::: DATA IN THIS EXERCISE

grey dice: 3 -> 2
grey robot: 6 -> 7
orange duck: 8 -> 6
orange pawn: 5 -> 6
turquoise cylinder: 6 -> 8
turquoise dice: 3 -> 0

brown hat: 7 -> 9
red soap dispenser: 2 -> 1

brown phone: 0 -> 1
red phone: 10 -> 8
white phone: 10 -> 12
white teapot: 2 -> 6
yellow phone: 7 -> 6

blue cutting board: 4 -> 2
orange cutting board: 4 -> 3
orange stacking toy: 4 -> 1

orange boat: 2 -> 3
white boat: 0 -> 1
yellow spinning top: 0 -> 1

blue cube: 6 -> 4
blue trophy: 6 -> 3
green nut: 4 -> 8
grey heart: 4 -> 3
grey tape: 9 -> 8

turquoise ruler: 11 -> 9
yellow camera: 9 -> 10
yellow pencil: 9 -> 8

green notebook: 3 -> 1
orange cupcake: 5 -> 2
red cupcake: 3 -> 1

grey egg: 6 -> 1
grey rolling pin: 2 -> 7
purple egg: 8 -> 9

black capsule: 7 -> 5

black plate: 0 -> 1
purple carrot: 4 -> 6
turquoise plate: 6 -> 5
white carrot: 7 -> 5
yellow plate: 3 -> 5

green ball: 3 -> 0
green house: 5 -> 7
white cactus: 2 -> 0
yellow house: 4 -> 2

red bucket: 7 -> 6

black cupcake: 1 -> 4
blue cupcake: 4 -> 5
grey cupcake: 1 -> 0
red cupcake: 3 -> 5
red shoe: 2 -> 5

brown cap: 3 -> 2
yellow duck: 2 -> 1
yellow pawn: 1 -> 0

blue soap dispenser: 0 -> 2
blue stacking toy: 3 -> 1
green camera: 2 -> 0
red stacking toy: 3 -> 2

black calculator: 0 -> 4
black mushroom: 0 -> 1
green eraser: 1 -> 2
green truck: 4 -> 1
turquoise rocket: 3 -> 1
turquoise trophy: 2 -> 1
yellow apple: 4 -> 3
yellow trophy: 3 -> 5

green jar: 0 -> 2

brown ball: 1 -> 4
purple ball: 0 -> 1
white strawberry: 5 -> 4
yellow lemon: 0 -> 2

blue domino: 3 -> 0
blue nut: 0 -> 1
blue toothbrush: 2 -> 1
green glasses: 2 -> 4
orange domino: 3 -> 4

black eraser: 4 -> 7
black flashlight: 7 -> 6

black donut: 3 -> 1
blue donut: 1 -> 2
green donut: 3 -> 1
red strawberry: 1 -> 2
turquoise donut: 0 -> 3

::::::

## WORK INSTRUCTIONS
Copy out the records once more, exactly as they are written.

## REPLY
grey dice: 3 -> 2
grey robot: 6 -> 7
orange duck: 8 -> 6
orange pawn: 5 -> 6
turquoise cylinder: 6 -> 8
turquoise dice: 3 -> 0

brown hat: 7 -> 9
red soap dispenser: 2 -> 1

brown phone: 0 -> 1
red phone: 10 -> 8
white phone: 10 -> 12
white teapot: 2 -> 6
yellow phone: 7 -> 6

blue cutting board: 4 -> 2
orange cutting board: 4 -> 3
orange stacking toy: 4 -> 1

orange boat: 2 -> 3
white boat: 0 -> 1
yellow spinning top: 0 -> 1

blue cube: 6 -> 4
blue trophy: 6 -> 3
green nut: 4 -> 8
grey heart: 4 -> 3
grey tape: 9 -> 8

turquoise ruler: 11 -> 9
yellow camera: 9 -> 10
yellow pencil: 9 -> 8

green notebook: 3 -> 1
orange cupcake: 5 -> 2
red cupcake: 3 -> 1

grey egg: 6 -> 1
grey rolling pin: 2 -> 7
purple egg: 8 -> 9

black capsule: 7 -> 5

black plate: 0 -> 1
purple carrot: 4 -> 6
turquoise plate: 6 -> 5
white carrot: 7 -> 5
yellow plate: 3 -> 5

green ball: 3 -> 0
green house: 5 -> 7
white cactus: 2 -> 0
yellow house: 4 -> 2

red bucket: 7 -> 6

black cupcake: 1 -> 4
blue cupcake: 4 -> 5
grey cupcake: 1 -> 0
red cupcake: 3 -> 5
red shoe: 2 -> 5

brown cap: 3 -> 2
yellow duck: 2 -> 1
yellow pawn: 1 -> 0

blue soap dispenser: 0 -> 2
blue stacking toy: 3 -> 1
green camera: 2 -> 0
red stacking toy: 3 -> 2

black calculator: 0 -> 4
black mushroom: 0 -> 1
green eraser: 1 -> 2
green truck: 4 -> 1
turquoise rocket: 3 -> 1
turquoise trophy: 2 -> 1
yellow apple: 4 -> 3
yellow trophy: 3 -> 5

green jar: 0 -> 2

brown ball: 1 -> 4
purple ball: 0 -> 1
white strawberry: 5 -> 4
yellow lemon: 0 -> 2

blue domino: 3 -> 0
blue nut: 0 -> 1
blue toothbrush: 2 -> 1
green glasses: 2 -> 4
orange domino: 3 -> 4

black eraser: 4 -> 7
black flashlight: 7 -> 6

black donut: 3 -> 1
blue donut: 1 -> 2
green donut: 3 -> 1
red strawberry: 1 -> 2
turquoise donut: 0 -> 3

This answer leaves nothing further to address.